Difference listings:
====
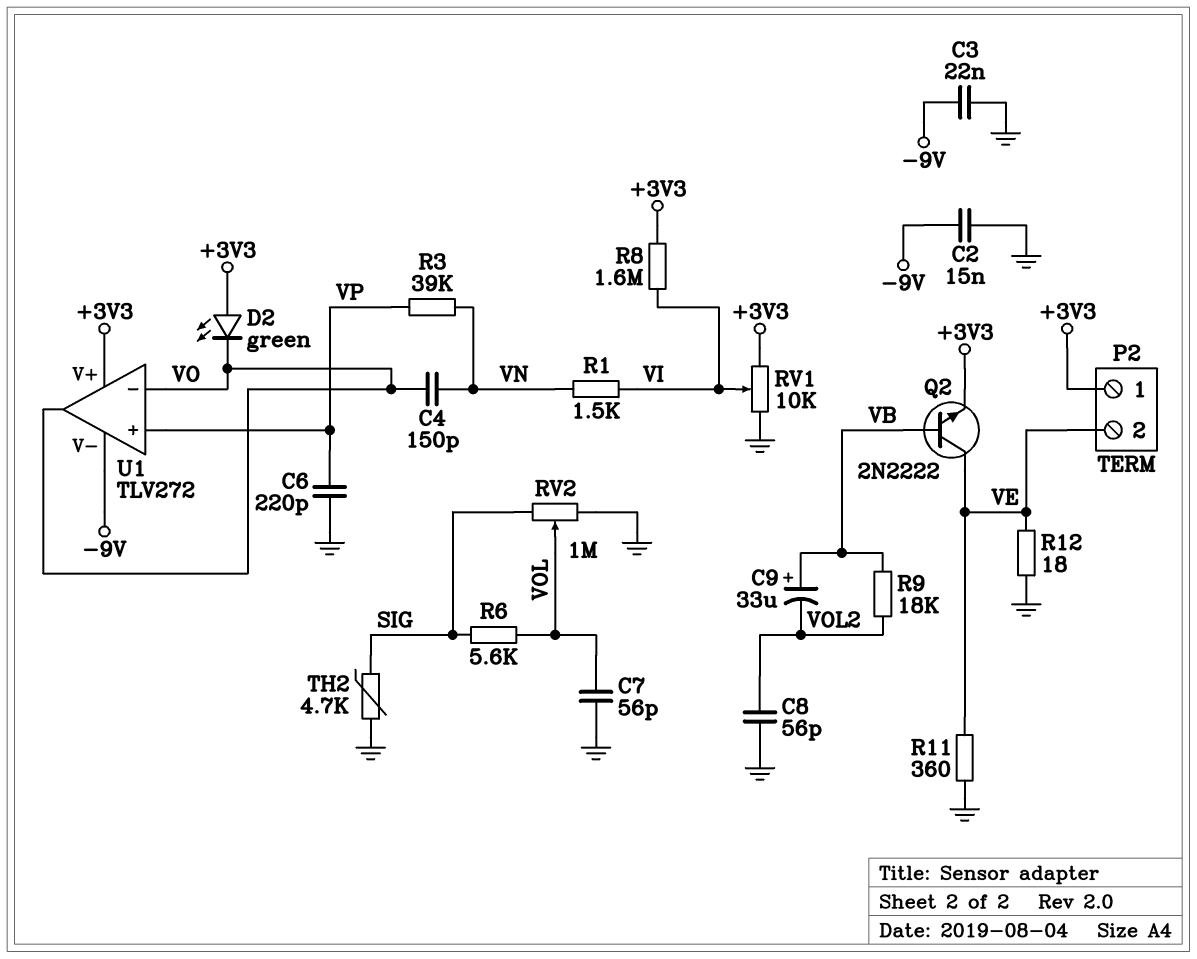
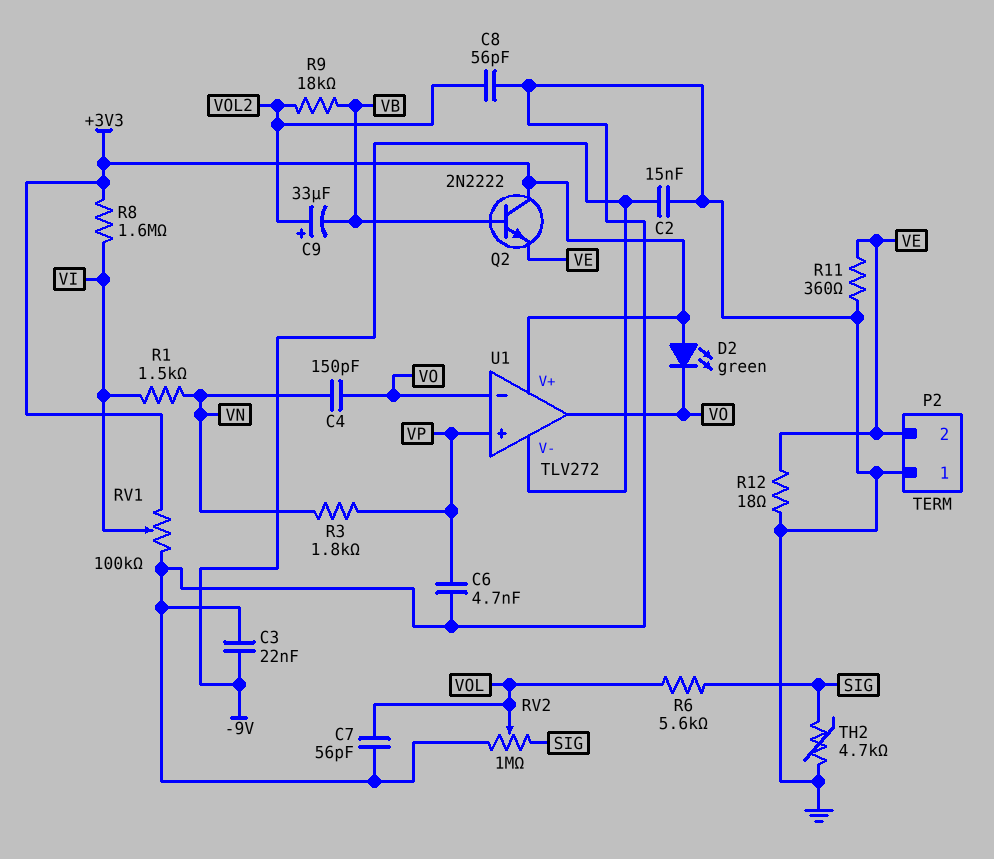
C6: 220pF (GND, VP) -> 4.7nF (GND, VP)
C9: 33uF (plus VB, minus VOL2) -> 33uF (plus VOL2, minus VB)
P2 pin 1: +3V3 -> GND
Q2: NPN 2N2222 (B VB, C VE, E +3V3) -> NPN 2N2222 (B VB, C +3V3, E VE)
R3: 39k (VN, VP) -> 1.8k (VN, VP)
RV1: 10k (+3V3, GND, wiper VI) -> 100k (+3V3, GND, wiper VI)

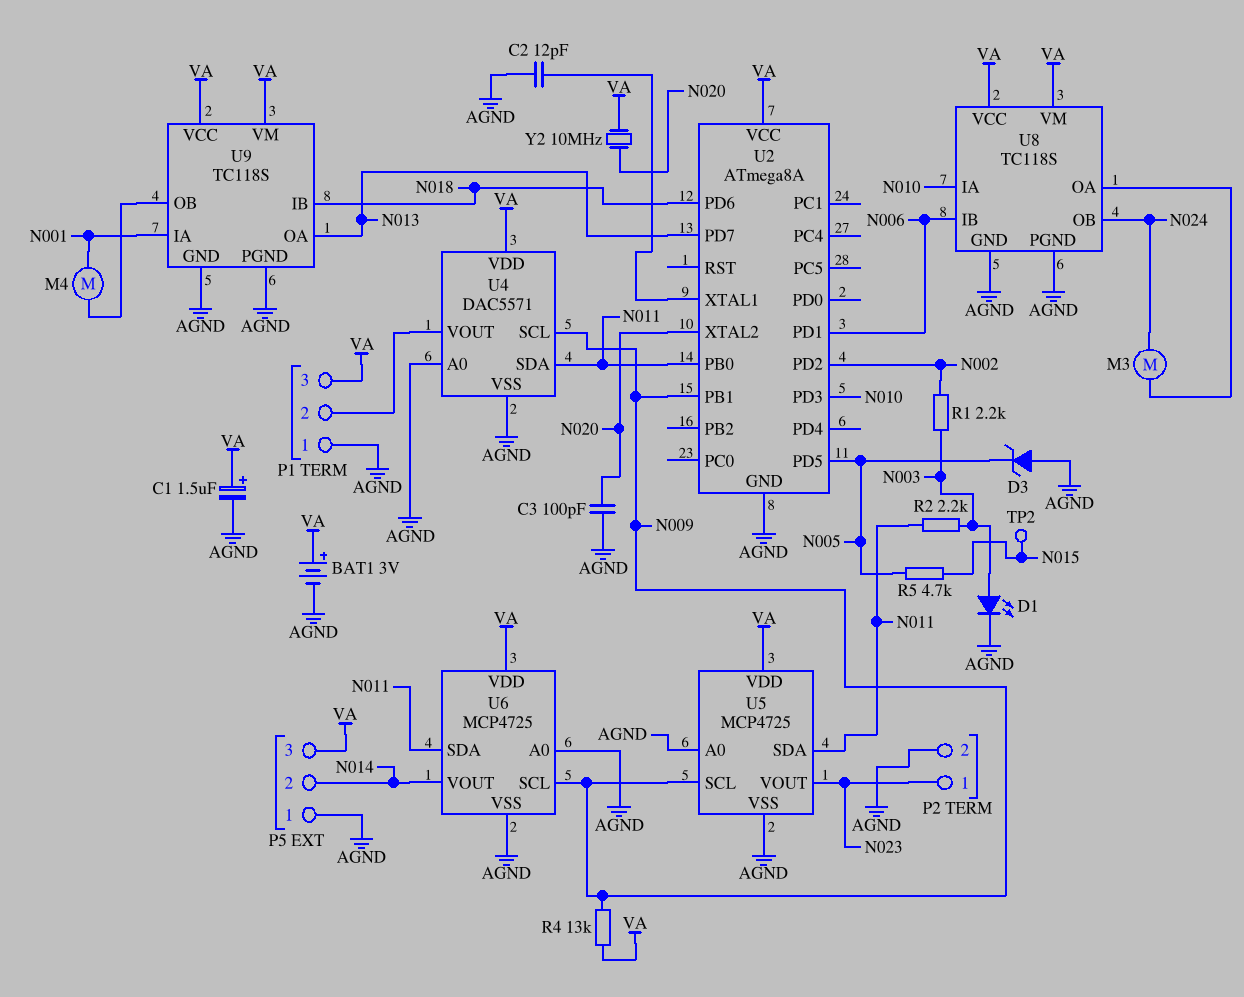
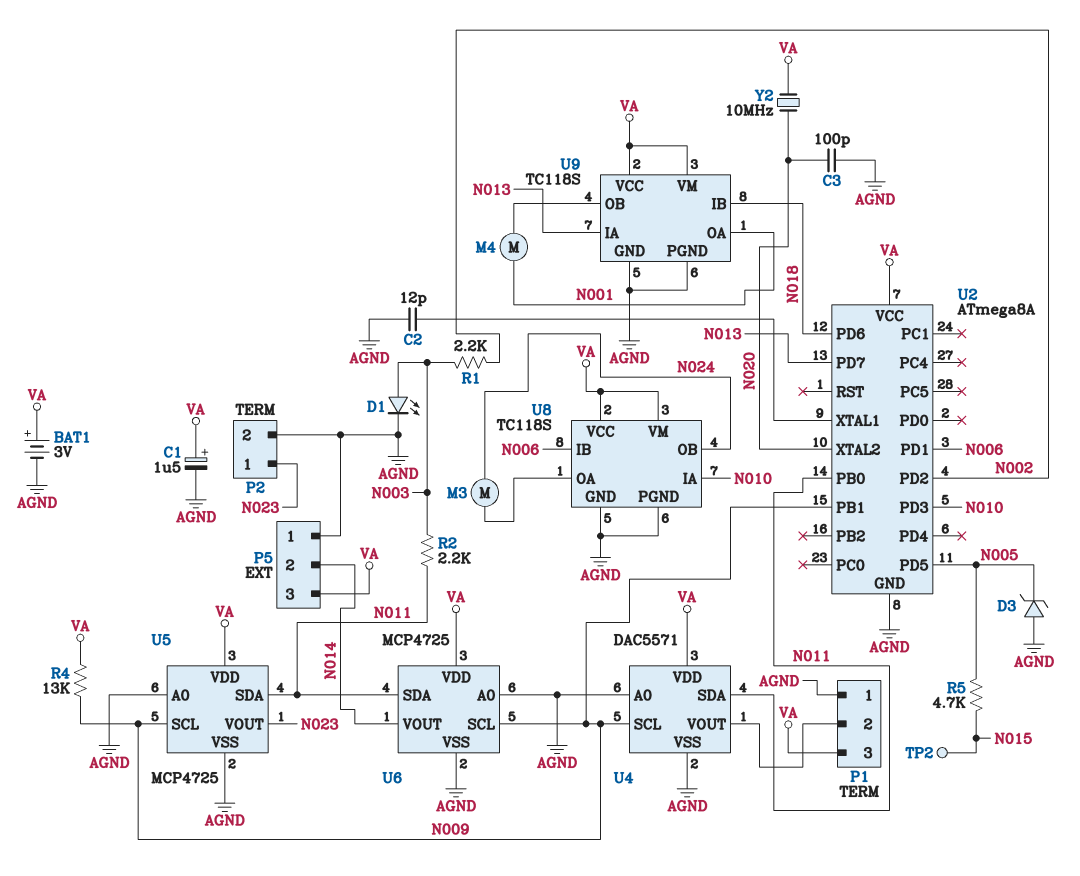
U9 pin IA: N001 -> N013
U9 pin OA: N013 -> N001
====
What is needed: Transcribe the records verbatim and omit the images.

Solution for this task:
C6: 220pF (GND, VP) -> 4.7nF (GND, VP)
C9: 33uF (plus VB, minus VOL2) -> 33uF (plus VOL2, minus VB)
P2 pin 1: +3V3 -> GND
Q2: NPN 2N2222 (B VB, C VE, E +3V3) -> NPN 2N2222 (B VB, C +3V3, E VE)
R3: 39k (VN, VP) -> 1.8k (VN, VP)
RV1: 10k (+3V3, GND, wiper VI) -> 100k (+3V3, GND, wiper VI)

U9 pin IA: N001 -> N013
U9 pin OA: N013 -> N001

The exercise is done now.